▸ **Task directions**: Please quote each of the following lines word for word, leaving the pictures out of your answer.
▬▬▬▬▬▬▬▬▬▬
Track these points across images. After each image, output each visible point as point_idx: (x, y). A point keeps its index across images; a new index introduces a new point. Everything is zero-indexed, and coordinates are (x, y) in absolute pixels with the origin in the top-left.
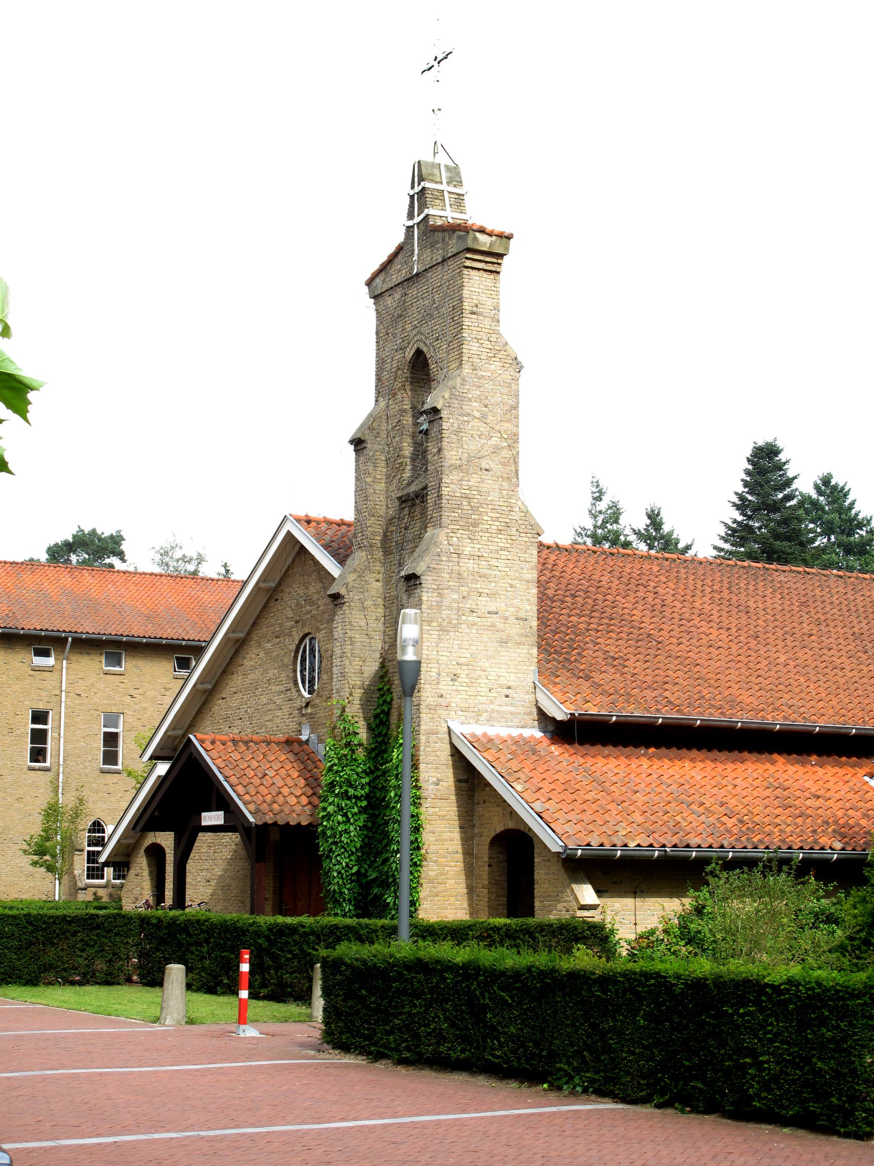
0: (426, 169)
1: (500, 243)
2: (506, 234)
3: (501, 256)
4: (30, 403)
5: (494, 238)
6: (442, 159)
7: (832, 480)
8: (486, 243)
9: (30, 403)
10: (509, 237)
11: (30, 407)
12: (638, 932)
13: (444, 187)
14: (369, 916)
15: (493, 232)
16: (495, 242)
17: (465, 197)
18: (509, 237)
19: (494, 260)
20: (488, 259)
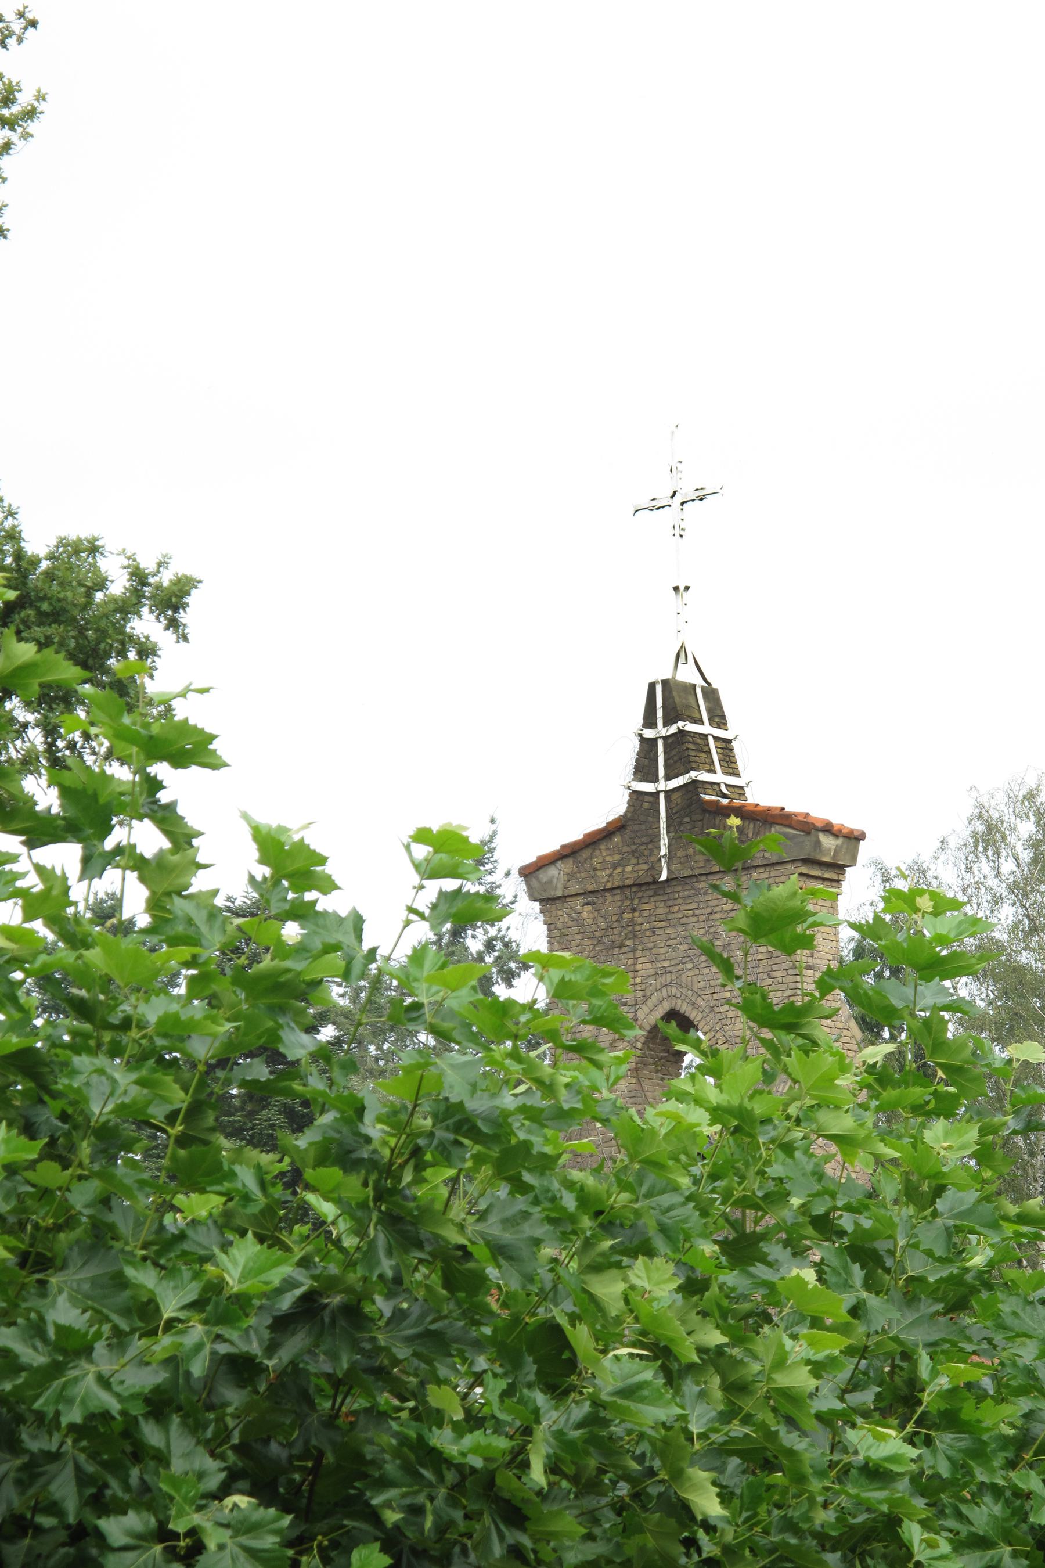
0: (680, 697)
1: (847, 849)
2: (856, 834)
3: (840, 868)
4: (186, 720)
5: (840, 841)
6: (687, 675)
7: (942, 1408)
8: (830, 849)
9: (186, 720)
10: (860, 837)
11: (191, 722)
12: (127, 829)
13: (706, 729)
14: (1020, 1480)
15: (840, 831)
16: (841, 847)
17: (734, 743)
18: (860, 837)
19: (827, 875)
20: (827, 875)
▬▬▬▬▬▬▬▬▬▬
▸ **Response to this task**:
Track these points across images. After each image, output each visible point as point_idx: (x, y). A point keeps its index across images; a new index introduces a new point. Everything is zero-indexed, and coordinates are (x, y) in absolute pixels with the origin in the top-left.
0: (426, 169)
1: (500, 243)
2: (506, 234)
3: (501, 256)
4: (30, 403)
5: (494, 238)
6: (442, 159)
7: (832, 480)
8: (486, 243)
9: (30, 403)
10: (509, 237)
11: (30, 407)
12: (638, 932)
13: (444, 187)
14: (369, 916)
15: (493, 232)
16: (495, 242)
17: (465, 197)
18: (509, 237)
19: (494, 260)
20: (488, 259)
0: (680, 697)
1: (847, 849)
2: (856, 834)
3: (840, 868)
4: (186, 720)
5: (840, 841)
6: (687, 675)
7: (942, 1408)
8: (830, 849)
9: (186, 720)
10: (860, 837)
11: (191, 722)
12: (127, 829)
13: (706, 729)
14: (1020, 1480)
15: (840, 831)
16: (841, 847)
17: (734, 743)
18: (860, 837)
19: (827, 875)
20: (827, 875)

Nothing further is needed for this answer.